Work required
Find the lines in the records below that contain "none", and report each of them.
━━━━━━━━━━━━━━━━
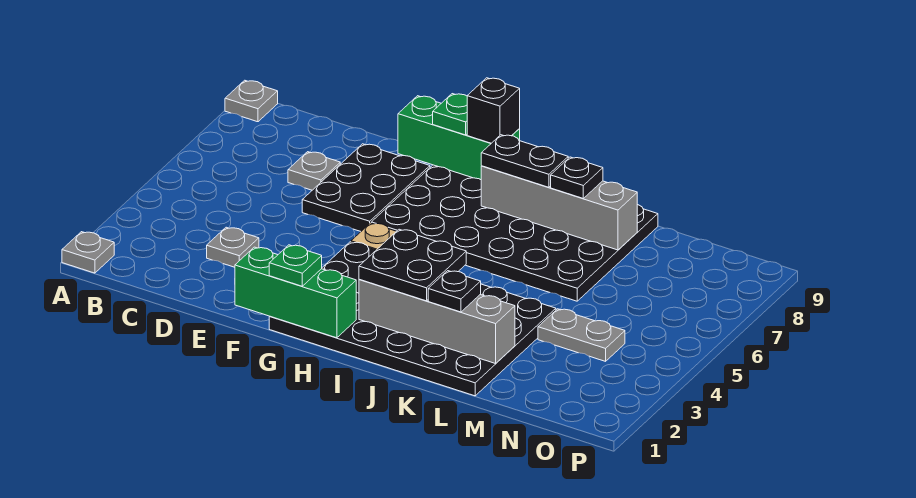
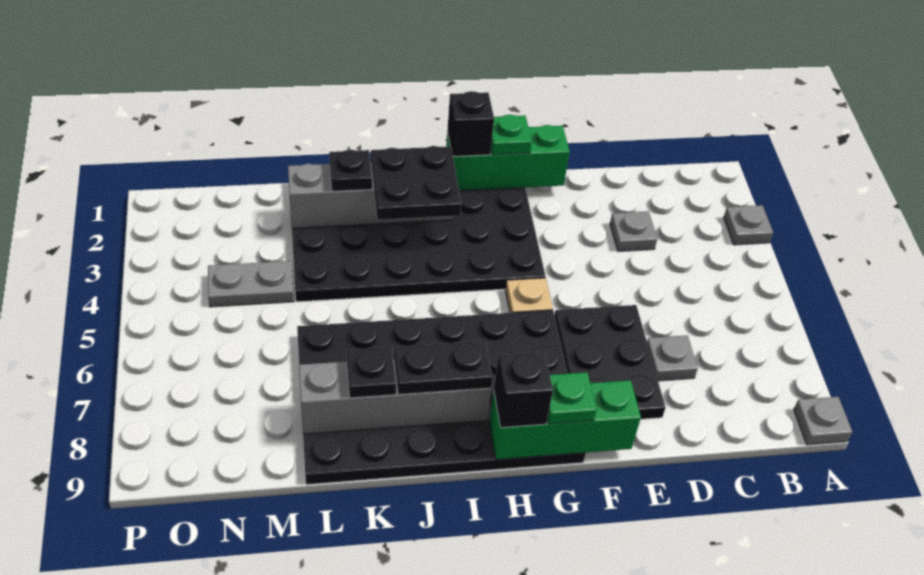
grey plate A1 level 1 -> grey plate A3 level 1
none -> black brick H1 level 3

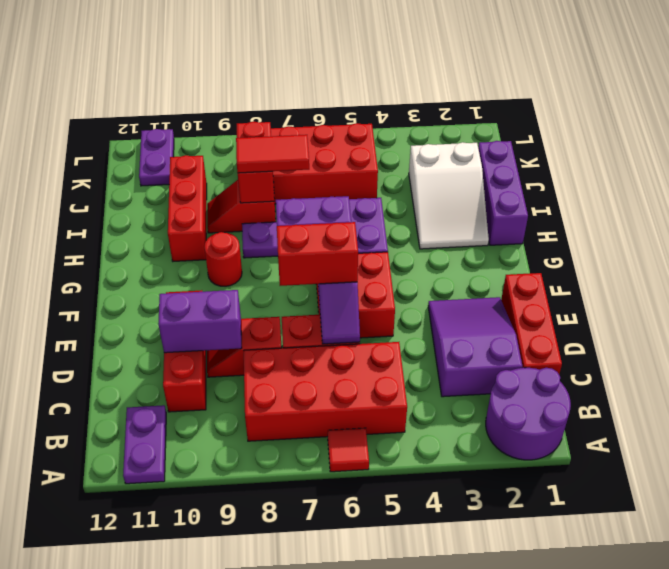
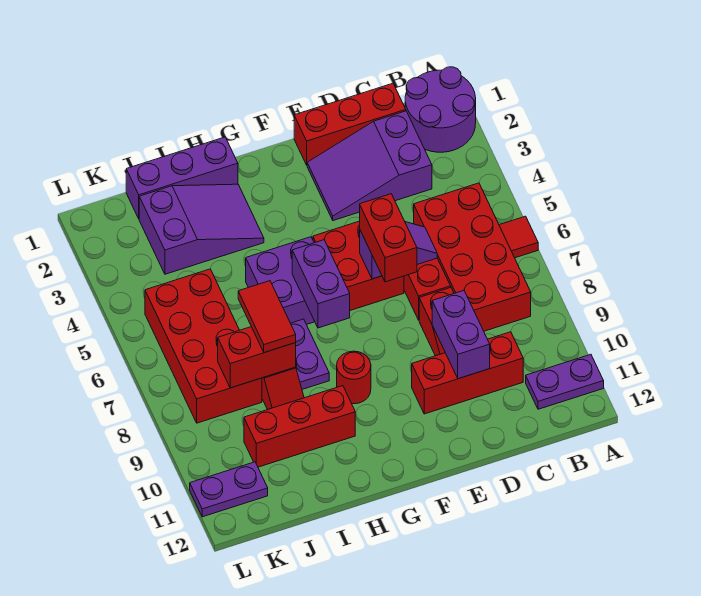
white slope H2:J3 level 1 top J -> purple slope H2:J3 level 1 top J

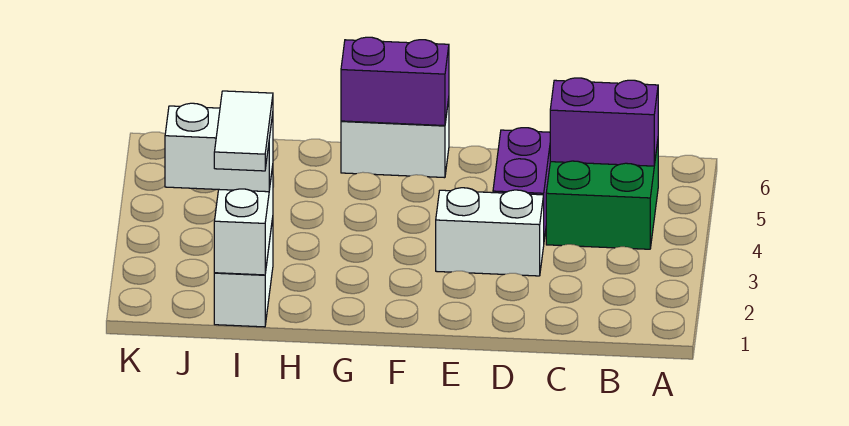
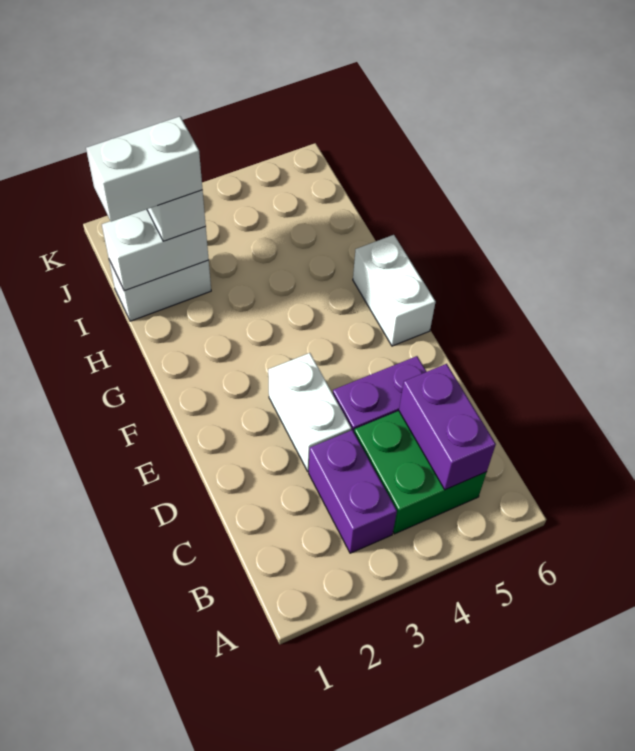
purple brick F6:G6 level 2 -> purple brick B3:C3 level 1
white tile I1:I2 level 4 -> white brick I1:I2 level 4

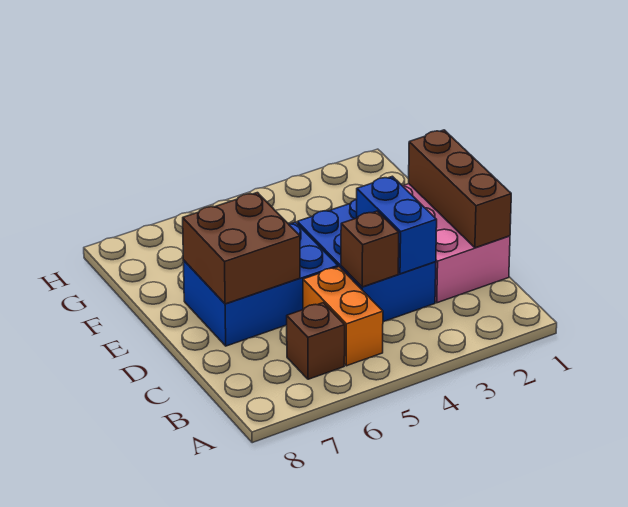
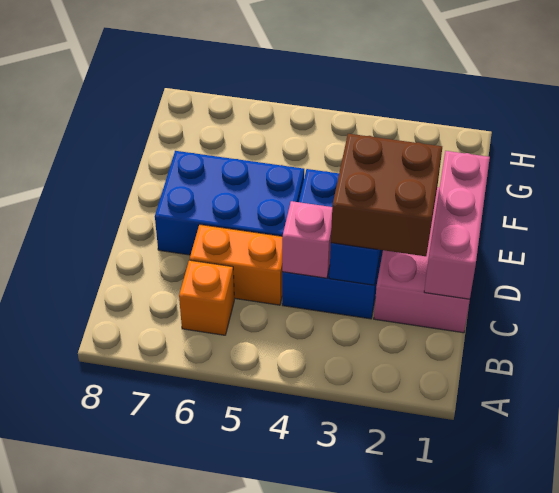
orange brick B5:C5 level 1 -> orange brick C5:C6 level 1
brown brick B6 level 1 -> orange brick B6 level 1
brown brick C1:E1 level 2 -> pink brick C1:E1 level 2
brown brick C4 level 2 -> pink brick C4 level 2
brown brick D6:E7 level 2 -> brown brick C2:D3 level 3

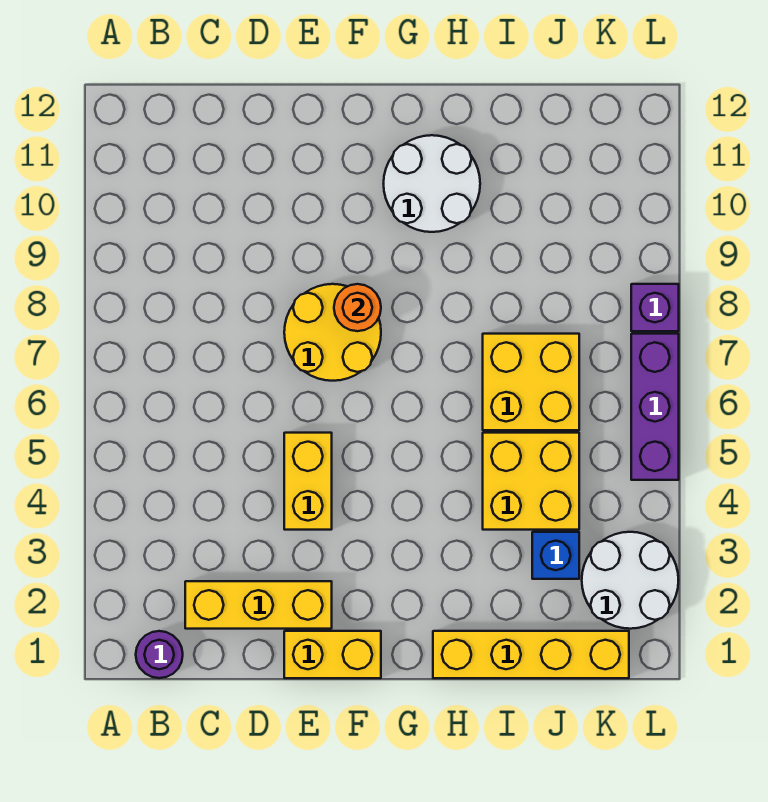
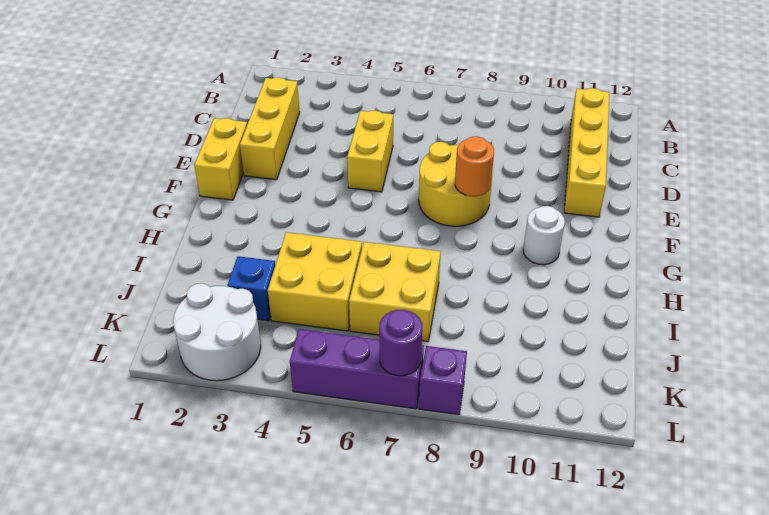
purple round brick B1 level 1 -> purple round brick L7 level 2
yellow brick E4:E5 level 1 -> yellow brick D5:E5 level 1
white round brick G10:H11 level 1 -> white round brick G10 level 1
yellow brick H1:K1 level 1 -> yellow brick B11:E11 level 1

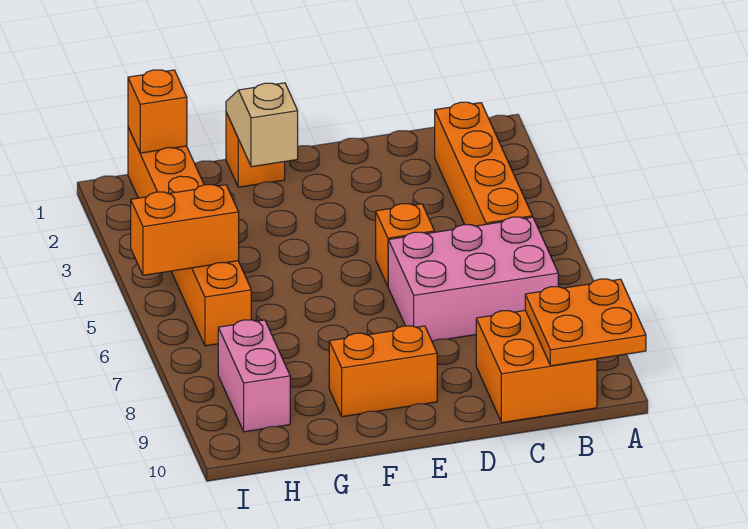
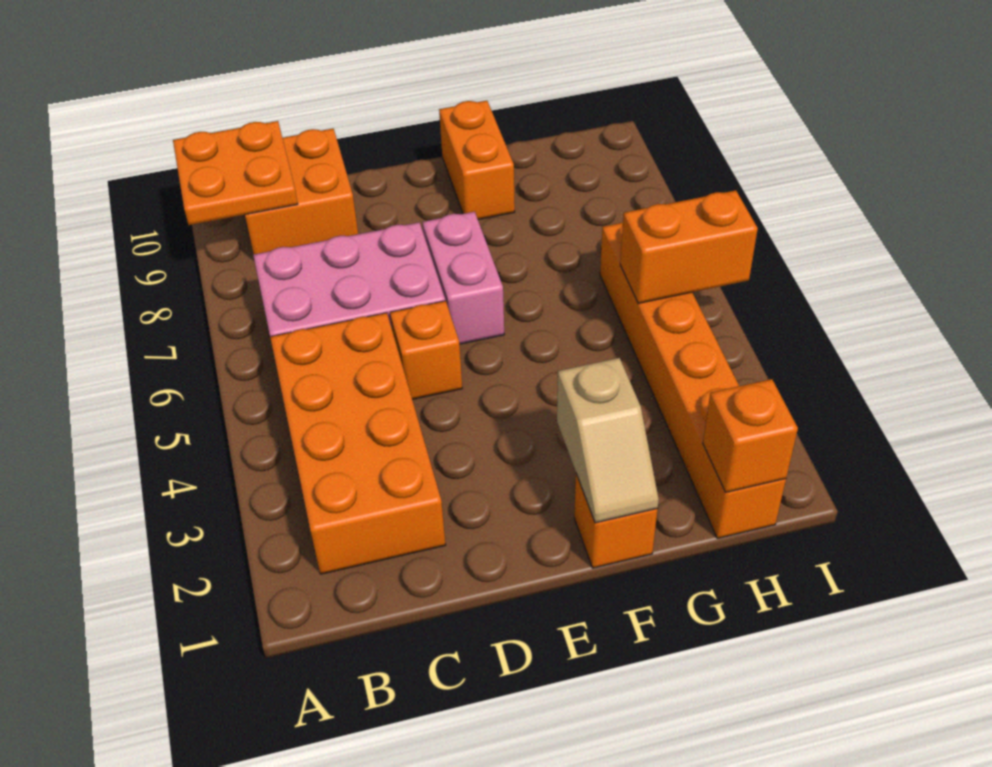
orange brick B2:B5 level 1 -> orange brick B2:C5 level 1
orange brick E9:F9 level 1 -> orange brick F9:F10 level 1
pink brick H8:H9 level 1 -> pink brick E6:E7 level 1

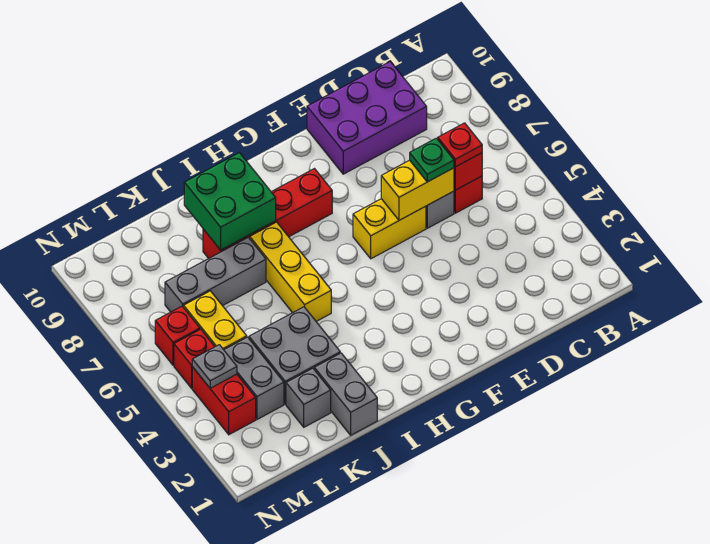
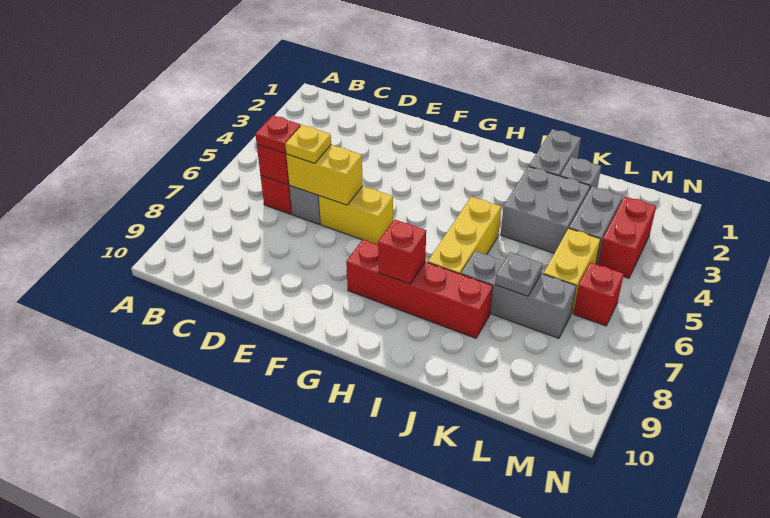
purple brick C9:E10 level 1 -> none
green plate D6 level 3 -> yellow plate D6 level 3
green brick I8:J9 level 2 -> none
grey plate M4 level 2 -> grey plate K7 level 2
red brick M5 level 1 -> red brick H8 level 2

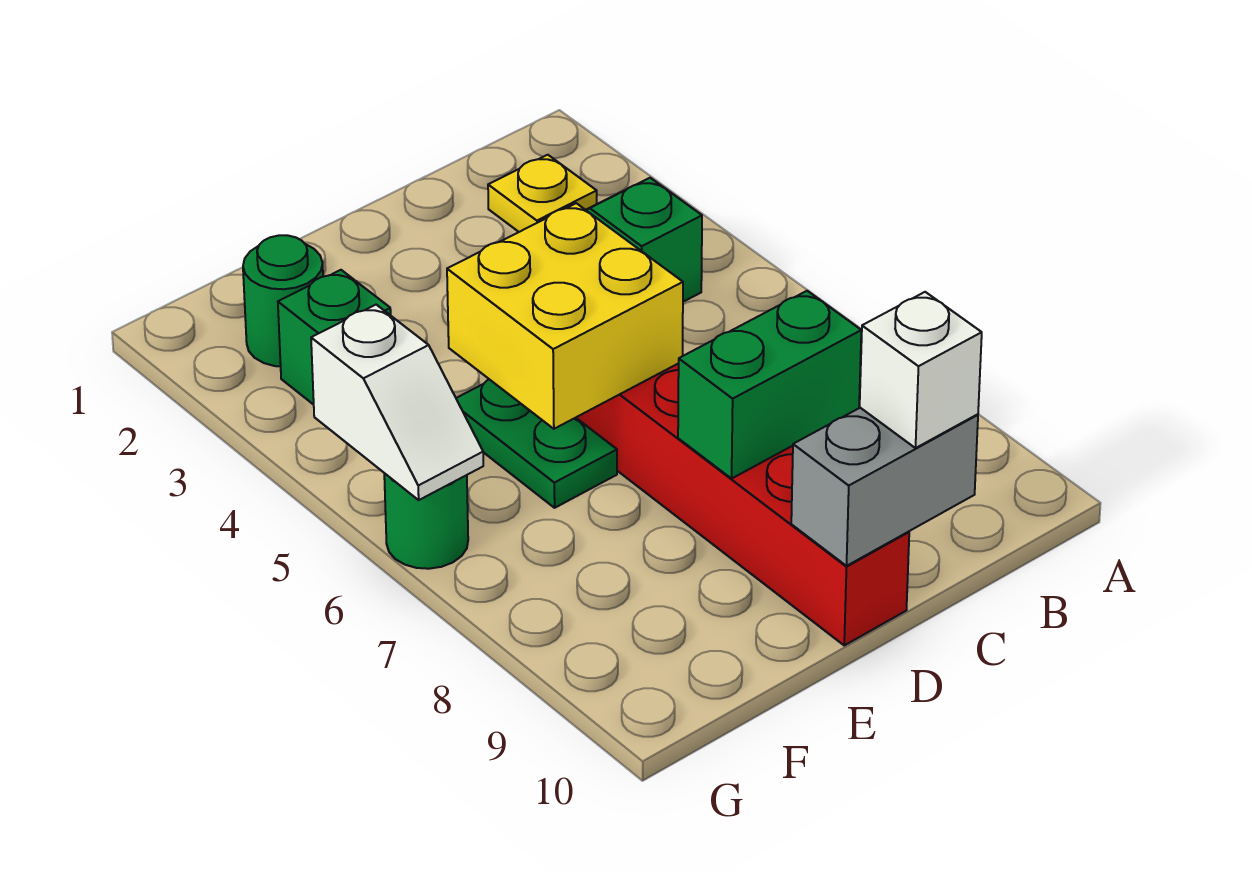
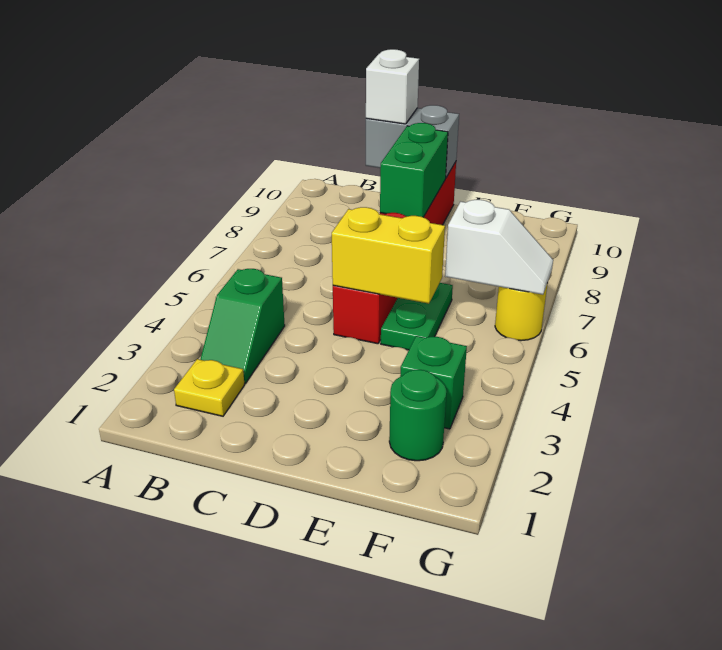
green brick C8:D8 level 2 -> green brick D8:D9 level 2
yellow brick D5:E6 level 2 -> yellow brick D5:E5 level 2
white slope G5:G6 level 2 top 5 -> white slope F6:G6 level 2 top F
green round brick G6 level 1 -> yellow round brick G6 level 1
━━━━━━━━━━━━━━━━
Task response
none -> black brick H1 level 3
purple brick C9:E10 level 1 -> none
green brick I8:J9 level 2 -> none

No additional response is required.